#### [TASK GOAL]
Every entry that follows should be reproduced exactly.

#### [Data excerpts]
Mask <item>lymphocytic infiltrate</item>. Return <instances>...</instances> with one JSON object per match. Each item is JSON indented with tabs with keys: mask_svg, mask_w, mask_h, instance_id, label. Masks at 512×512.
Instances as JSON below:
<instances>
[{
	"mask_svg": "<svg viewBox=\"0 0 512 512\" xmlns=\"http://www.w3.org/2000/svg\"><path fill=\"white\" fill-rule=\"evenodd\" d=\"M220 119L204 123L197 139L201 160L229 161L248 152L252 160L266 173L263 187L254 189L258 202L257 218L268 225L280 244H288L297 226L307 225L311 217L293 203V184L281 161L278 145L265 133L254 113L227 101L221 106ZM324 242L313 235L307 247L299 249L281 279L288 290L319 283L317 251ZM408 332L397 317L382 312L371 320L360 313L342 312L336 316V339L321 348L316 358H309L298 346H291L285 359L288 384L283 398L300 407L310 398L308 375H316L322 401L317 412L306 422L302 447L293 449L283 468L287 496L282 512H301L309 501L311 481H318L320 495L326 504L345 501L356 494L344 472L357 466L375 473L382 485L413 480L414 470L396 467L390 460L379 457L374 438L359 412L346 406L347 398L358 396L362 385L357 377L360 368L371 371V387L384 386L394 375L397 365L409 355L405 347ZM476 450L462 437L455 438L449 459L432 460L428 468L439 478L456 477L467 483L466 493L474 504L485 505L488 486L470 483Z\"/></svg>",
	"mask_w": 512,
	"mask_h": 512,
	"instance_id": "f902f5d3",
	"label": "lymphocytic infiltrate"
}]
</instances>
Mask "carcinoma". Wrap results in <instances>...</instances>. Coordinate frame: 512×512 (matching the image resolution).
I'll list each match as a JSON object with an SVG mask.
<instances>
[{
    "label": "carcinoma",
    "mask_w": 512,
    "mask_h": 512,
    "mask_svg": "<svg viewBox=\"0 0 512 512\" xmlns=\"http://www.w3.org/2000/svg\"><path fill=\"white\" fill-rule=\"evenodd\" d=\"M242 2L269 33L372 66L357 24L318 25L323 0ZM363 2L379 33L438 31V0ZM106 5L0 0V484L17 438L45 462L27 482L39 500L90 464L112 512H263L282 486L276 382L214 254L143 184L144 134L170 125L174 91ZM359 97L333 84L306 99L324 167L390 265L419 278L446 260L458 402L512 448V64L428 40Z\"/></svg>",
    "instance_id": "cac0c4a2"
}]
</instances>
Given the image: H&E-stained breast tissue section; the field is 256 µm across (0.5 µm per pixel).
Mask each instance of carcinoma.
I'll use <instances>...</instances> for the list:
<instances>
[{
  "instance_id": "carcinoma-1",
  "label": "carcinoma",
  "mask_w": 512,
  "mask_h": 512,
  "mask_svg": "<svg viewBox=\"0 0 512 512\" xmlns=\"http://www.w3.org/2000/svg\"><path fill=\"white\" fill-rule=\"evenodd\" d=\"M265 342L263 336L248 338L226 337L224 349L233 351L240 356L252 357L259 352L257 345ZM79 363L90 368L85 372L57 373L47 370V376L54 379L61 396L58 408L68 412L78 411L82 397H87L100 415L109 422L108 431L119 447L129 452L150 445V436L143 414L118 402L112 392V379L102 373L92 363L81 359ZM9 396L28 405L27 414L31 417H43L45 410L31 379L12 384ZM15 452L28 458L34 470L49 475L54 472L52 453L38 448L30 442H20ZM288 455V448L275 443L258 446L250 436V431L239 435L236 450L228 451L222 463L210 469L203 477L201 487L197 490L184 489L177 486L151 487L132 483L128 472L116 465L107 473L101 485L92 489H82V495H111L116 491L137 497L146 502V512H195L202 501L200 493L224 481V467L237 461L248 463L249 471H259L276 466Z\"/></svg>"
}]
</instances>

#### [SOLUTION TO THIS TASK]
Mask <item>lymphocytic infiltrate</item>. Return <instances>...</instances> with one JSON object per match. Each item is JSON indented with tabs with keys: mask_svg, mask_w, mask_h, instance_id, label. Masks at 512×512.
Instances as JSON below:
<instances>
[{
	"mask_svg": "<svg viewBox=\"0 0 512 512\" xmlns=\"http://www.w3.org/2000/svg\"><path fill=\"white\" fill-rule=\"evenodd\" d=\"M220 119L204 123L197 139L201 160L229 161L248 152L252 160L266 173L263 187L254 189L258 202L257 218L268 225L280 244H288L297 226L307 225L311 217L293 203V184L281 161L278 145L265 133L254 113L227 101L221 106ZM324 242L313 235L307 247L299 249L281 279L288 290L319 283L317 251ZM408 332L397 317L382 312L371 320L360 313L342 312L336 316V339L321 348L316 358H309L298 346H291L285 359L288 384L283 398L300 407L310 398L308 375H316L322 401L317 412L306 422L302 447L293 449L283 468L287 496L282 512H301L309 501L311 481H318L320 495L326 504L345 501L356 494L344 472L357 466L375 473L382 485L413 480L414 470L396 467L390 460L379 457L374 438L359 412L346 406L347 398L358 396L362 385L357 377L360 368L371 371V387L384 386L394 375L397 365L409 355L405 347ZM476 450L462 437L455 438L449 459L432 460L428 468L439 478L456 477L467 483L466 493L474 504L485 505L488 486L470 483Z\"/></svg>",
	"mask_w": 512,
	"mask_h": 512,
	"instance_id": "f902f5d3",
	"label": "lymphocytic infiltrate"
}]
</instances>
Mask "carcinoma". Wrap results in <instances>...</instances>. Coordinate frame: 512×512 (matching the image resolution).
I'll list each match as a JSON object with an SVG mask.
<instances>
[{
    "label": "carcinoma",
    "mask_w": 512,
    "mask_h": 512,
    "mask_svg": "<svg viewBox=\"0 0 512 512\" xmlns=\"http://www.w3.org/2000/svg\"><path fill=\"white\" fill-rule=\"evenodd\" d=\"M242 2L269 33L372 66L357 24L318 25L323 0ZM363 2L379 33L438 31V0ZM106 5L0 0V484L17 438L45 462L27 482L39 500L90 464L112 512H263L282 486L276 382L214 254L143 184L144 134L170 125L174 91ZM359 97L333 84L306 99L324 167L390 265L419 278L446 260L458 402L512 448V64L428 40Z\"/></svg>",
    "instance_id": "cac0c4a2"
}]
</instances>
Given the image: H&E-stained breast tissue section; the field is 256 µm across (0.5 µm per pixel).
Mask each instance of carcinoma.
I'll use <instances>...</instances> for the list:
<instances>
[{
  "instance_id": "carcinoma-1",
  "label": "carcinoma",
  "mask_w": 512,
  "mask_h": 512,
  "mask_svg": "<svg viewBox=\"0 0 512 512\" xmlns=\"http://www.w3.org/2000/svg\"><path fill=\"white\" fill-rule=\"evenodd\" d=\"M265 342L263 336L248 338L226 337L224 349L233 351L240 356L252 357L259 352L257 345ZM79 363L90 368L85 372L57 373L47 370V376L54 379L61 396L58 408L68 412L78 411L82 397H87L100 415L109 422L108 431L119 447L129 452L150 445V436L143 414L118 402L112 392V379L102 373L92 363L81 359ZM9 396L28 405L27 414L31 417H43L45 410L31 379L12 384ZM15 452L28 458L34 470L49 475L54 472L52 453L38 448L30 442H20ZM288 455V448L275 443L258 446L250 436V431L239 435L236 450L228 451L222 463L210 469L203 477L201 487L197 490L184 489L177 486L151 487L132 483L128 472L116 465L107 473L101 485L92 489H82V495H111L116 491L137 497L146 502V512H195L202 501L200 493L224 481V467L237 461L248 463L249 471H259L276 466Z\"/></svg>"
}]
</instances>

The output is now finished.